-- TASK OBJECTIVE --
Transcribe exactly each line of the entries, from the opening line to the line with "(377, 229) = (323, 422): none -> black box", with both of those lines included.

-- EXERCISE INPUT --
***
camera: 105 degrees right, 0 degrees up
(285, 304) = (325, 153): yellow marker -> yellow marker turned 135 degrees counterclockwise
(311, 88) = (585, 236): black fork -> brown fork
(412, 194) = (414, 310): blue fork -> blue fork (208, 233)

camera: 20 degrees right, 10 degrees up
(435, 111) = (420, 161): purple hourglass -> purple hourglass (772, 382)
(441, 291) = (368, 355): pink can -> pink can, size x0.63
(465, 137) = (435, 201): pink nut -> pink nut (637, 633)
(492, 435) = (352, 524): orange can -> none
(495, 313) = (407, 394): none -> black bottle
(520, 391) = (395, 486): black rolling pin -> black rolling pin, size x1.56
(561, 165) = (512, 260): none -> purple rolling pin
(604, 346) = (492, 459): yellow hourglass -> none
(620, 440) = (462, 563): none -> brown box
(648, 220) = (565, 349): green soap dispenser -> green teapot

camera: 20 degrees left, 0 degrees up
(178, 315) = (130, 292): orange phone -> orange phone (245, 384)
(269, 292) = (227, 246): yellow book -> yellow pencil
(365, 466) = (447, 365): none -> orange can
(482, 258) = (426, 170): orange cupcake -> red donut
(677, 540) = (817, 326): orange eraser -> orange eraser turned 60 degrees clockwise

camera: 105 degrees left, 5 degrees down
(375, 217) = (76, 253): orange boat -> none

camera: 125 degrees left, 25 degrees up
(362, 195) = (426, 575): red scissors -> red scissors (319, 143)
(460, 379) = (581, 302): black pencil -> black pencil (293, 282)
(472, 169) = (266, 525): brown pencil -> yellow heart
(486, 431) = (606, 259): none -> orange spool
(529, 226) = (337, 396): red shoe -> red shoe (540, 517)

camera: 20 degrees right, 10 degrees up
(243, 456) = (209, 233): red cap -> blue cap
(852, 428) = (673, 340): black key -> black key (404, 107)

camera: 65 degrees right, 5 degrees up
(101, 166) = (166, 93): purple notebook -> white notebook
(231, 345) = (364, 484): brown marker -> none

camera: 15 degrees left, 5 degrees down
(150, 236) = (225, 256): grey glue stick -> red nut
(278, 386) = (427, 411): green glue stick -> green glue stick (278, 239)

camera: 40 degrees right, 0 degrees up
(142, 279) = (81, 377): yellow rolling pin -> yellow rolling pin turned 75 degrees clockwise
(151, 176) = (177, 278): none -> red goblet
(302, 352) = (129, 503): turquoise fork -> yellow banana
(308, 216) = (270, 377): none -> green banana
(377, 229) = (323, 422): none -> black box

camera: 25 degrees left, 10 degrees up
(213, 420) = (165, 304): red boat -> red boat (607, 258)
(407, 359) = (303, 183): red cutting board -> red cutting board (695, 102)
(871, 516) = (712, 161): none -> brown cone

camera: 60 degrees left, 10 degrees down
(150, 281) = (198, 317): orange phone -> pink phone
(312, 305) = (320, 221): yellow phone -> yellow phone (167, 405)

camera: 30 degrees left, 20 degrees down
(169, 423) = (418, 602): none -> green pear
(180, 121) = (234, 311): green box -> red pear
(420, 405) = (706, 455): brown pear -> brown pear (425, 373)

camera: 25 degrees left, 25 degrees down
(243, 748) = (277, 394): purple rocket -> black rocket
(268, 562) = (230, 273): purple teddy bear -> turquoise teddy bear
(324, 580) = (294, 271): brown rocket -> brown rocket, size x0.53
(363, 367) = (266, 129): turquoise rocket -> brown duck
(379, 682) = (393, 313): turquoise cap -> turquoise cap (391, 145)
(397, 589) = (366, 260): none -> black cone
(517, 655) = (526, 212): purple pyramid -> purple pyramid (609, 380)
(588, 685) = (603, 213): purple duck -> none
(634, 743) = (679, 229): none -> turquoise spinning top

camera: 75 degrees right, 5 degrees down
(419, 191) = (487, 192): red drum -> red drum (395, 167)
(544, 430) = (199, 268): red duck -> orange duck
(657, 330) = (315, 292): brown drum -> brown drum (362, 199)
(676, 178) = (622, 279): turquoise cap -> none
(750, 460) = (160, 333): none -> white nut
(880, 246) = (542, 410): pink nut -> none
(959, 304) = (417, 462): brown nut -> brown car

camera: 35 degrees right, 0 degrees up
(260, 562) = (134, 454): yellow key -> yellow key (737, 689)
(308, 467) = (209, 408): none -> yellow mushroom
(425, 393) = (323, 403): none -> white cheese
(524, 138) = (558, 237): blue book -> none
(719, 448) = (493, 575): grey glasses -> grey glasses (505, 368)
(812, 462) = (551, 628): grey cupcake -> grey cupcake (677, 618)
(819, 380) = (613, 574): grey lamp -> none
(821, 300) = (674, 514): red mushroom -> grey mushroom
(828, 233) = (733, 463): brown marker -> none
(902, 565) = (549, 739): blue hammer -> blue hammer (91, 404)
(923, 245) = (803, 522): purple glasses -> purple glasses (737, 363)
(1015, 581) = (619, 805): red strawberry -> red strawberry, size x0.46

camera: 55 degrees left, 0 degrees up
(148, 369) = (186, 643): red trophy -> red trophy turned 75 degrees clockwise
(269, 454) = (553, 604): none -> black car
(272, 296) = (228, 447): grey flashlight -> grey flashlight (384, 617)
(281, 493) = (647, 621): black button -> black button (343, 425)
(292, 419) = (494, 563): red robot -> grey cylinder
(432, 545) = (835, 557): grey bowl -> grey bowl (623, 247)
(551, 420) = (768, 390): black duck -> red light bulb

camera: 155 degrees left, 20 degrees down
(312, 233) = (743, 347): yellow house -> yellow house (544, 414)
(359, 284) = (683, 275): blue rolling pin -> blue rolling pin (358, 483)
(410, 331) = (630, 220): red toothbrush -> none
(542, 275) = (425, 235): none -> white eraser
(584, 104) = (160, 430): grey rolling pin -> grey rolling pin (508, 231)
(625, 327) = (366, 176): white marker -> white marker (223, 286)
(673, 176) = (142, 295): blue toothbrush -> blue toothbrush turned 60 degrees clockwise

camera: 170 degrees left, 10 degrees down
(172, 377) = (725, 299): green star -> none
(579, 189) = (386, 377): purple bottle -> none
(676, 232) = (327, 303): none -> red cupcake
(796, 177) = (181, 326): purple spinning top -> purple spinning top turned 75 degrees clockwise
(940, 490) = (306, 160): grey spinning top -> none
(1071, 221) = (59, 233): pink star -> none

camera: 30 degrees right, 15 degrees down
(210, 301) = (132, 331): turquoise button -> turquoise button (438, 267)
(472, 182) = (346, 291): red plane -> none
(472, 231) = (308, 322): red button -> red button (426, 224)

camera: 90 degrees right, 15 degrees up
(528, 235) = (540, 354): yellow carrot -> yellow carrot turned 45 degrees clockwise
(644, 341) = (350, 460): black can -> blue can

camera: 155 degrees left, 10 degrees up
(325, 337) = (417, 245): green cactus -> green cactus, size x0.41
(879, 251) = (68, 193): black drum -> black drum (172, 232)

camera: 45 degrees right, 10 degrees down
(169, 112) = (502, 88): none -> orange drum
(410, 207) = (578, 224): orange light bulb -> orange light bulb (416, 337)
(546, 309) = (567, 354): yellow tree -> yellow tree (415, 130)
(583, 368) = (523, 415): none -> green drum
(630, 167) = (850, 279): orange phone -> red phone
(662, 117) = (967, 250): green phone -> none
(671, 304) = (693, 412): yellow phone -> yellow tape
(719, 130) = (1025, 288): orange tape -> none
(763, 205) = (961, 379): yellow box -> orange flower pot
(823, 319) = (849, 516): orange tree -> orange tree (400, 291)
***
-- OUTPUT FOR THIS TASK --
camera: 105 degrees right, 0 degrees up
(285, 304) = (325, 153): yellow marker -> yellow marker turned 135 degrees counterclockwise
(311, 88) = (585, 236): black fork -> brown fork
(412, 194) = (414, 310): blue fork -> blue fork (208, 233)

camera: 20 degrees right, 10 degrees up
(435, 111) = (420, 161): purple hourglass -> purple hourglass (772, 382)
(441, 291) = (368, 355): pink can -> pink can, size x0.63
(465, 137) = (435, 201): pink nut -> pink nut (637, 633)
(492, 435) = (352, 524): orange can -> none
(495, 313) = (407, 394): none -> black bottle
(520, 391) = (395, 486): black rolling pin -> black rolling pin, size x1.56
(561, 165) = (512, 260): none -> purple rolling pin
(604, 346) = (492, 459): yellow hourglass -> none
(620, 440) = (462, 563): none -> brown box
(648, 220) = (565, 349): green soap dispenser -> green teapot

camera: 20 degrees left, 0 degrees up
(178, 315) = (130, 292): orange phone -> orange phone (245, 384)
(269, 292) = (227, 246): yellow book -> yellow pencil
(365, 466) = (447, 365): none -> orange can
(482, 258) = (426, 170): orange cupcake -> red donut
(677, 540) = (817, 326): orange eraser -> orange eraser turned 60 degrees clockwise

camera: 105 degrees left, 5 degrees down
(375, 217) = (76, 253): orange boat -> none

camera: 125 degrees left, 25 degrees up
(362, 195) = (426, 575): red scissors -> red scissors (319, 143)
(460, 379) = (581, 302): black pencil -> black pencil (293, 282)
(472, 169) = (266, 525): brown pencil -> yellow heart
(486, 431) = (606, 259): none -> orange spool
(529, 226) = (337, 396): red shoe -> red shoe (540, 517)

camera: 20 degrees right, 10 degrees up
(243, 456) = (209, 233): red cap -> blue cap
(852, 428) = (673, 340): black key -> black key (404, 107)

camera: 65 degrees right, 5 degrees up
(101, 166) = (166, 93): purple notebook -> white notebook
(231, 345) = (364, 484): brown marker -> none

camera: 15 degrees left, 5 degrees down
(150, 236) = (225, 256): grey glue stick -> red nut
(278, 386) = (427, 411): green glue stick -> green glue stick (278, 239)

camera: 40 degrees right, 0 degrees up
(142, 279) = (81, 377): yellow rolling pin -> yellow rolling pin turned 75 degrees clockwise
(151, 176) = (177, 278): none -> red goblet
(302, 352) = (129, 503): turquoise fork -> yellow banana
(308, 216) = (270, 377): none -> green banana
(377, 229) = (323, 422): none -> black box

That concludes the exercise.